** About this task **
Transcribe the listing verbatim, please, with images dropped.

** Data extracts **
- - -

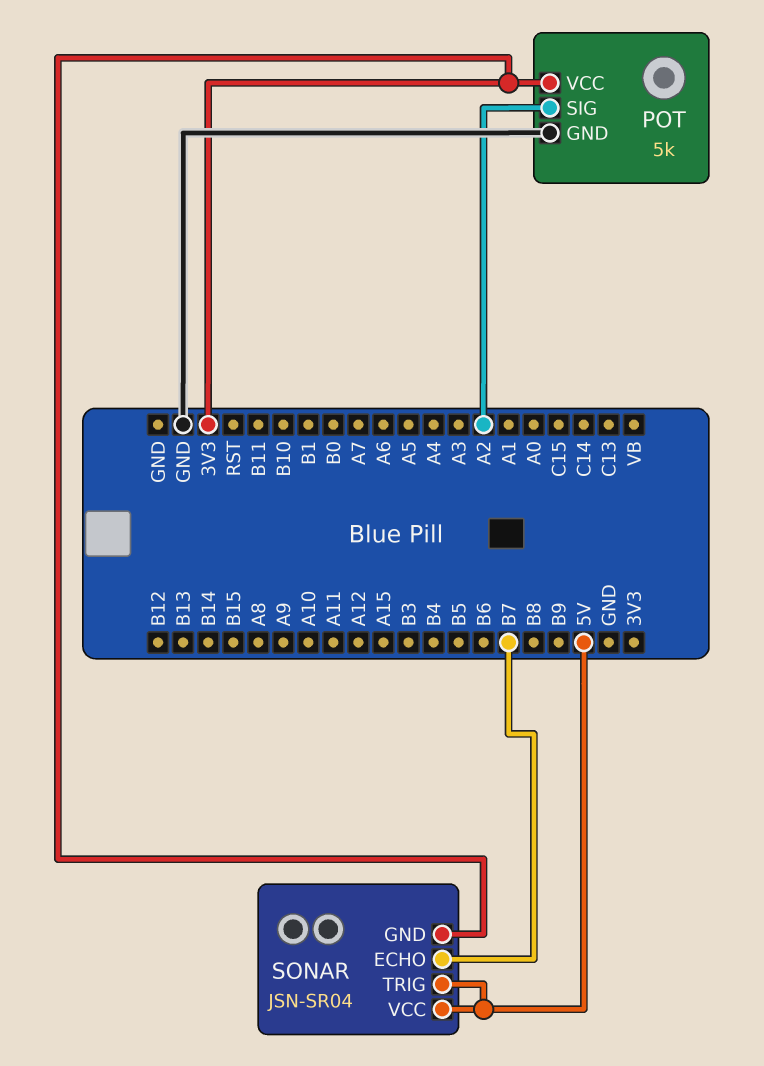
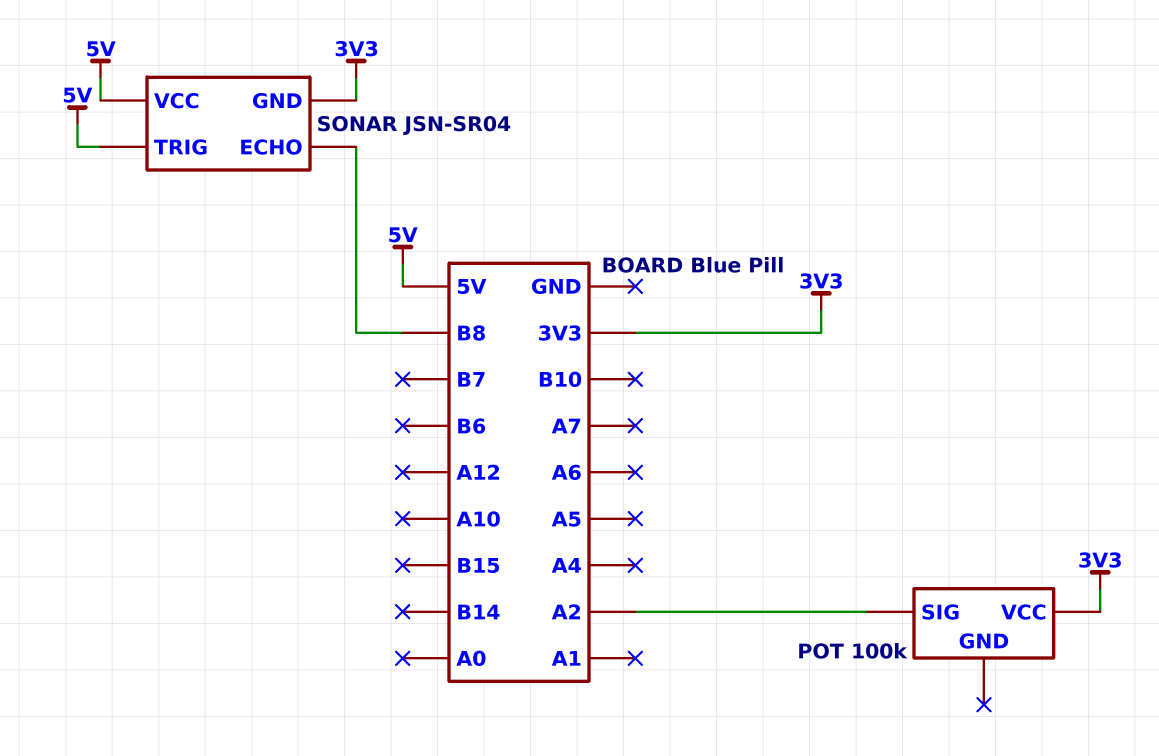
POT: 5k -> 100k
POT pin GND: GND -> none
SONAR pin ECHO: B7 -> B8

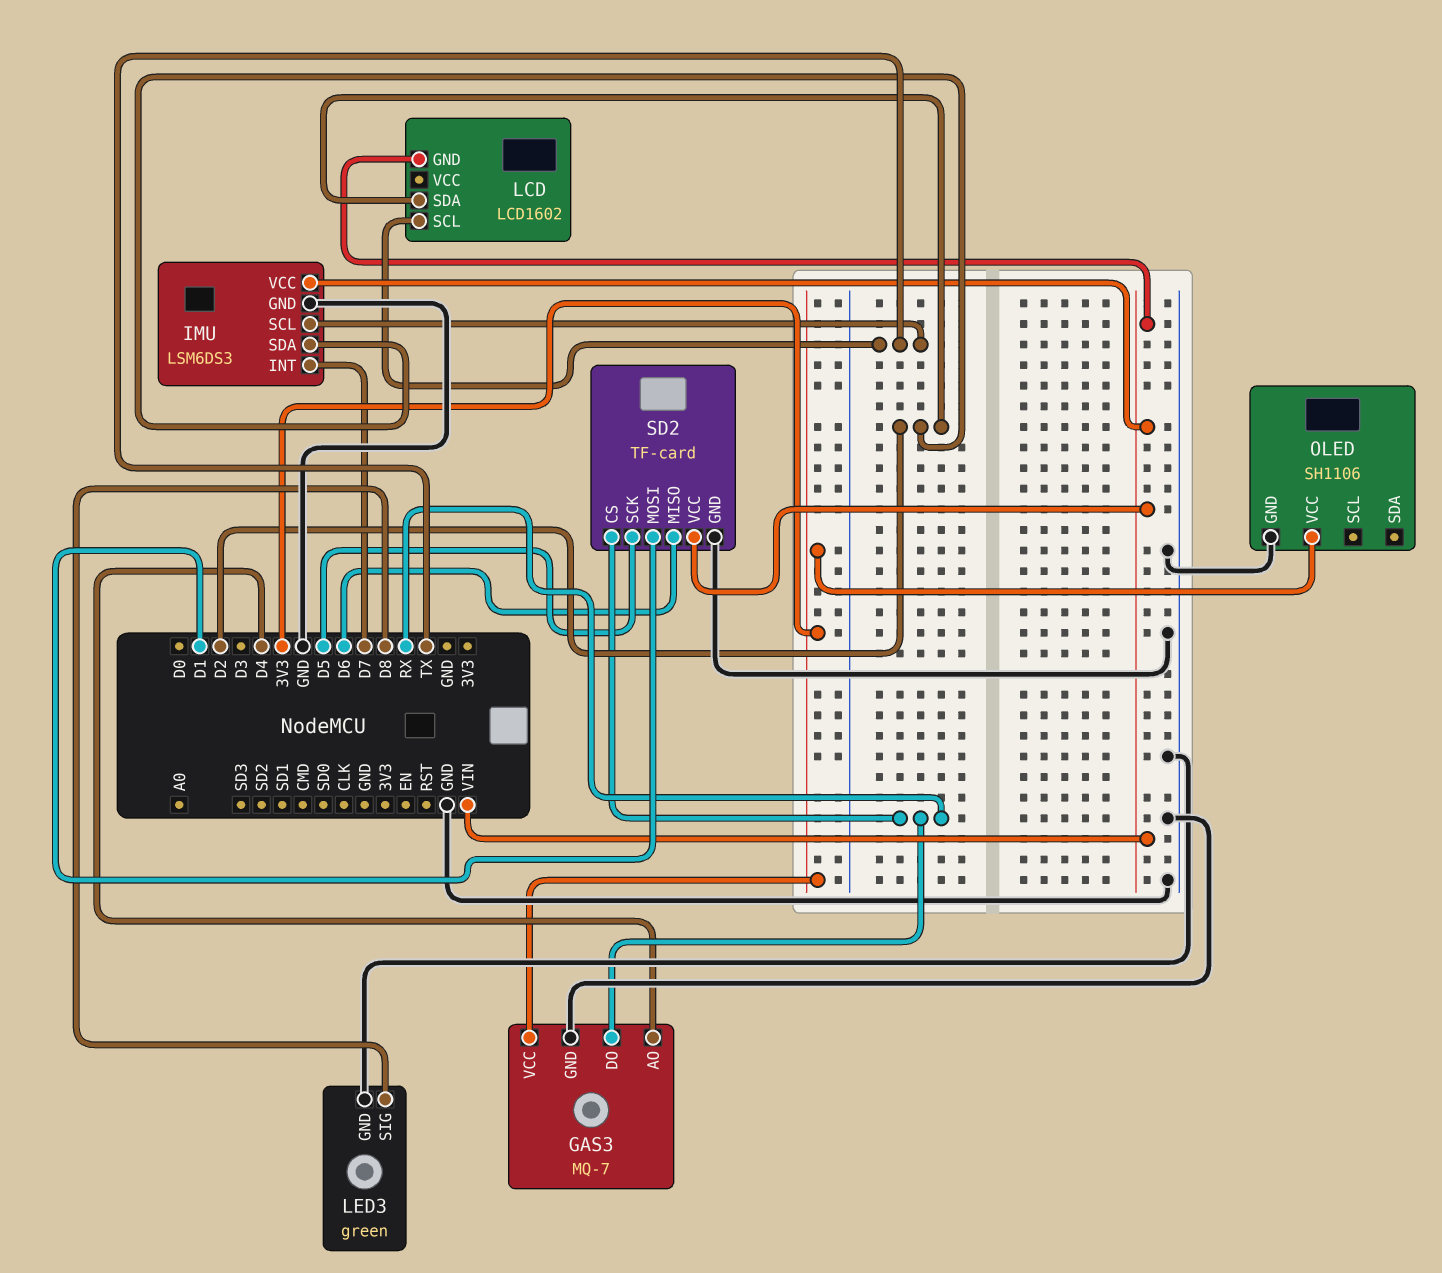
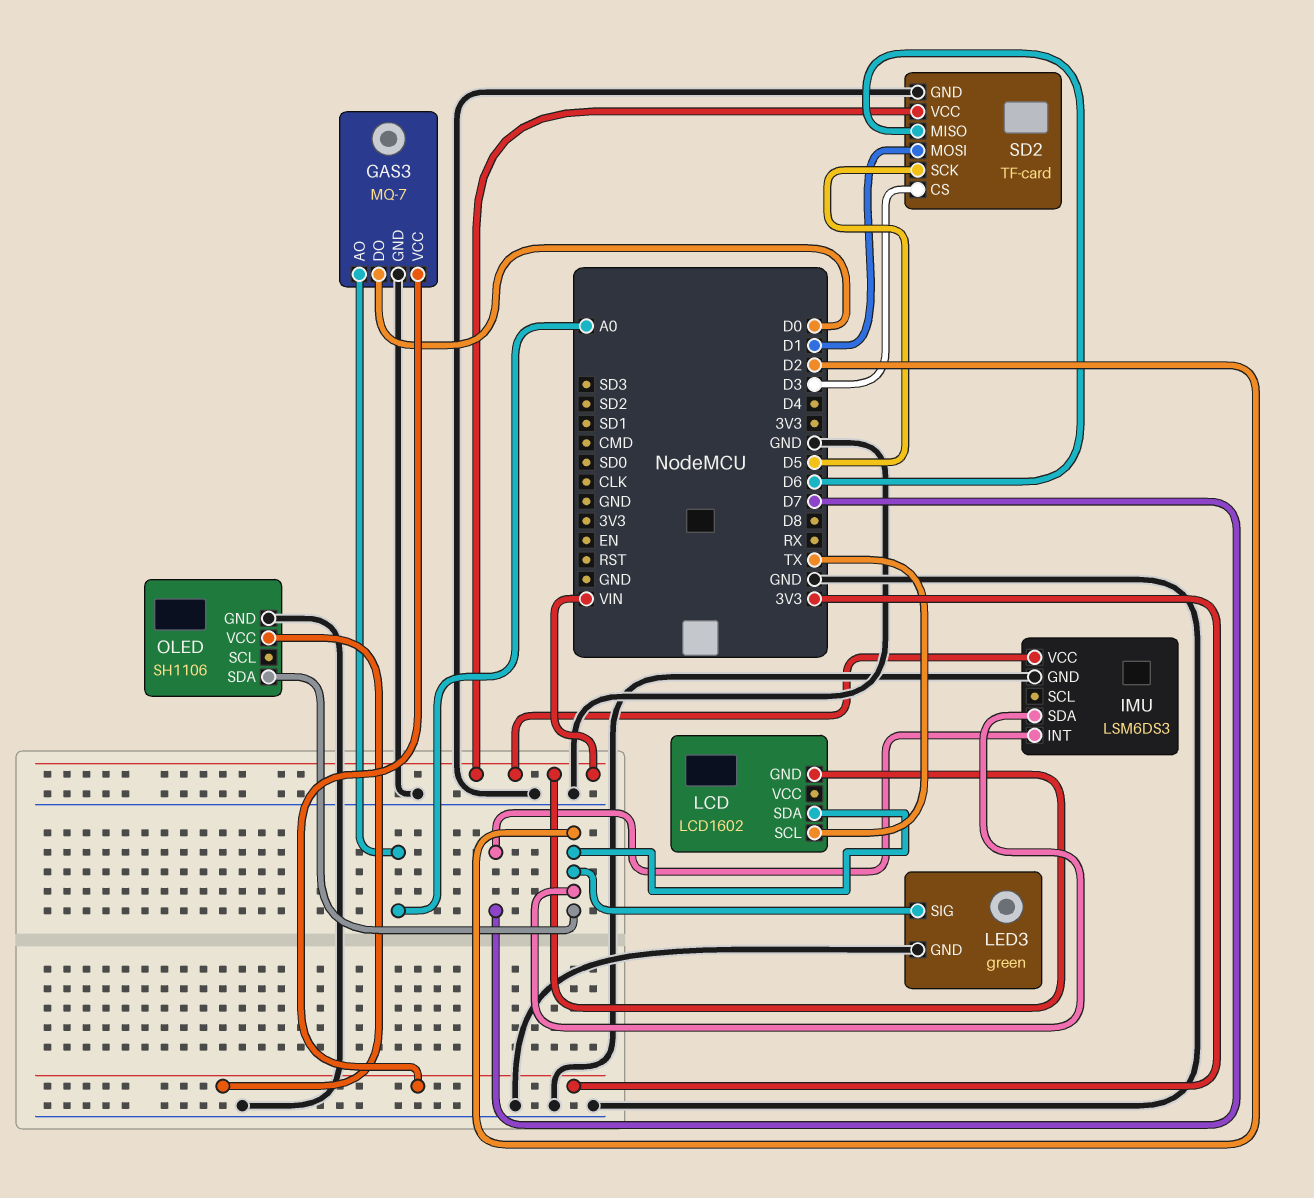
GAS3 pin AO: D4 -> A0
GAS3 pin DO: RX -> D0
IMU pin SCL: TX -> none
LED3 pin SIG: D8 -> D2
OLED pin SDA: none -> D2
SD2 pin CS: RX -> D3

- - -

** Answer **
POT: 5k -> 100k
POT pin GND: GND -> none
SONAR pin ECHO: B7 -> B8

GAS3 pin AO: D4 -> A0
GAS3 pin DO: RX -> D0
IMU pin SCL: TX -> none
LED3 pin SIG: D8 -> D2
OLED pin SDA: none -> D2
SD2 pin CS: RX -> D3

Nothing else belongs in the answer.